Exercise instructions
A complete, unaltered copy of the listing is needed. Write it out.

(Records to use Opens)

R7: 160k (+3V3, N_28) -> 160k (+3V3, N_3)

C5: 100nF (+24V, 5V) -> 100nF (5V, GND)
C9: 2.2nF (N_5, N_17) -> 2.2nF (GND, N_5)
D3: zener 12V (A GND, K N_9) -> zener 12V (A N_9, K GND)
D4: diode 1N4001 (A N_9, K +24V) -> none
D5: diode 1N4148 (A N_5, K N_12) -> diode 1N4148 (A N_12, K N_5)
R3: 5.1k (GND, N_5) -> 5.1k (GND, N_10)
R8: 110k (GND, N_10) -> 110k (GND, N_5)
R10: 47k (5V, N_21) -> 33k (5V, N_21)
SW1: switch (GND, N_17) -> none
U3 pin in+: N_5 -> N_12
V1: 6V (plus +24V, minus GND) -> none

(Records to use Closes)

Solution to this exercise
R7: 160k (+3V3, N_28) -> 160k (+3V3, N_3)

C5: 100nF (+24V, 5V) -> 100nF (5V, GND)
C9: 2.2nF (N_5, N_17) -> 2.2nF (GND, N_5)
D3: zener 12V (A GND, K N_9) -> zener 12V (A N_9, K GND)
D4: diode 1N4001 (A N_9, K +24V) -> none
D5: diode 1N4148 (A N_5, K N_12) -> diode 1N4148 (A N_12, K N_5)
R3: 5.1k (GND, N_5) -> 5.1k (GND, N_10)
R8: 110k (GND, N_10) -> 110k (GND, N_5)
R10: 47k (5V, N_21) -> 33k (5V, N_21)
SW1: switch (GND, N_17) -> none
U3 pin in+: N_5 -> N_12
V1: 6V (plus +24V, minus GND) -> none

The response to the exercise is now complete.